Start of Block

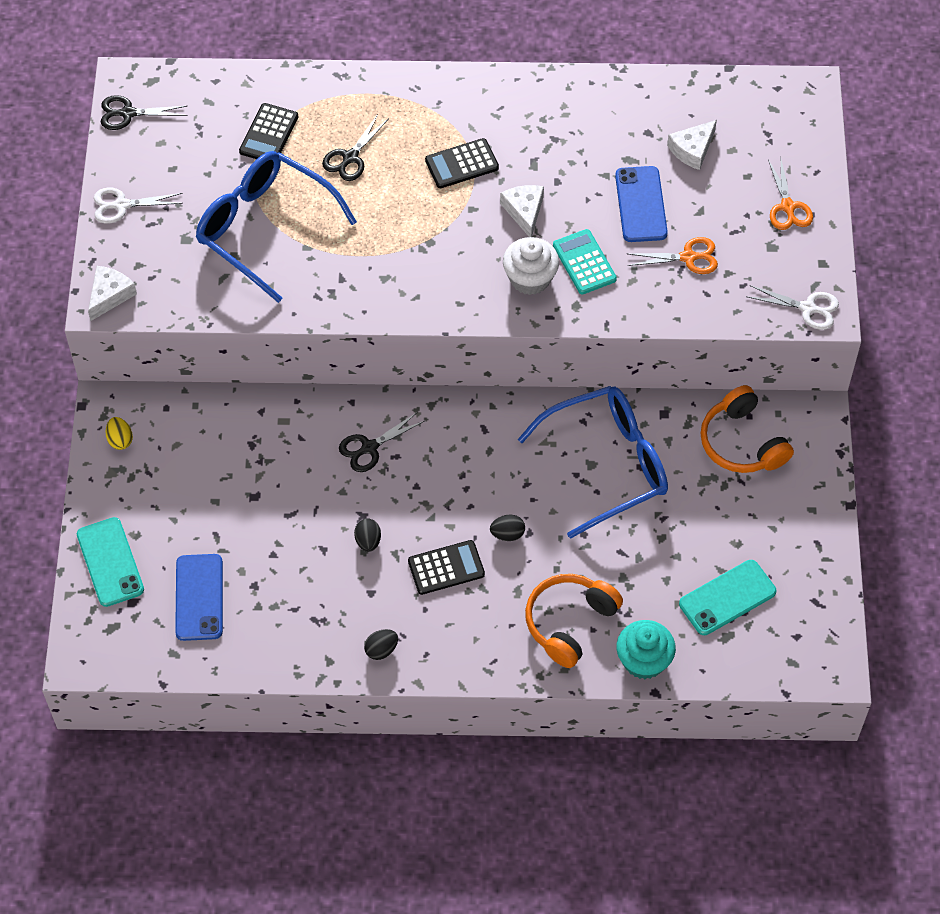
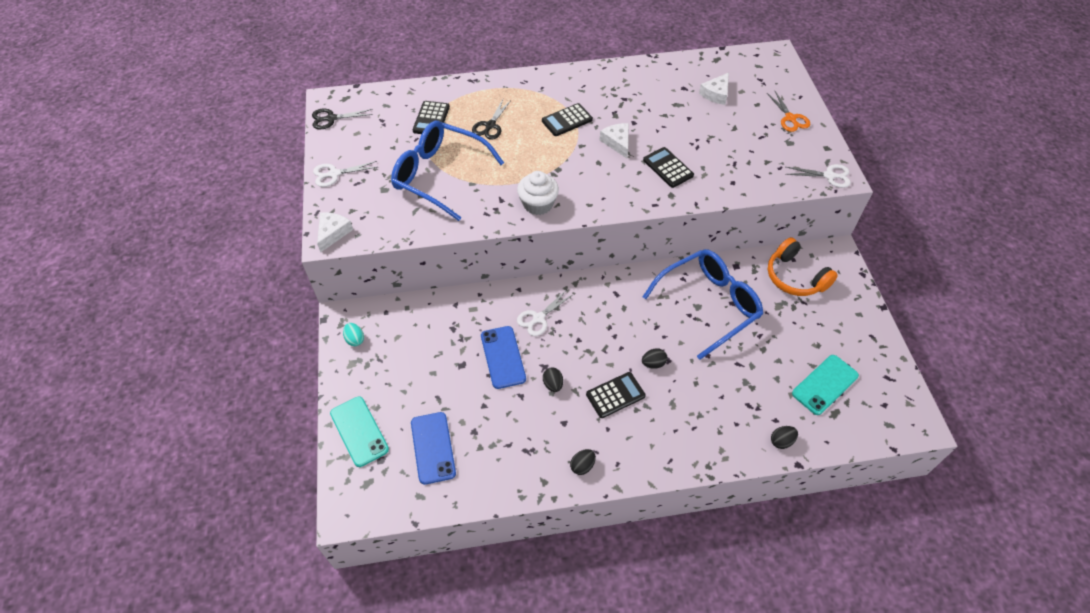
camera: 10 degrees left, 5 degrees down
(120, 440) = (355, 339): yellow egg -> turquoise egg
(369, 447) = (538, 318): black scissors -> white scissors
(530, 278) = (634, 182): white cupcake -> white cupcake (538, 204)
(569, 623) = (718, 421): orange headphones -> none
(584, 262) = (668, 168): turquoise calculator -> black calculator
(640, 204) = (694, 129): blue phone -> blue phone (503, 357)
(643, 660) = (781, 441): turquoise cupcake -> black egg
(688, 257) = (737, 156): orange scissors -> none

End of Block

• [What is expected]:
Starting with the line that contains "(120, 440) = (355, 339): yellow", restate every line up to and including the last one above, exactly.

• [Output]:
(120, 440) = (355, 339): yellow egg -> turquoise egg
(369, 447) = (538, 318): black scissors -> white scissors
(530, 278) = (634, 182): white cupcake -> white cupcake (538, 204)
(569, 623) = (718, 421): orange headphones -> none
(584, 262) = (668, 168): turquoise calculator -> black calculator
(640, 204) = (694, 129): blue phone -> blue phone (503, 357)
(643, 660) = (781, 441): turquoise cupcake -> black egg
(688, 257) = (737, 156): orange scissors -> none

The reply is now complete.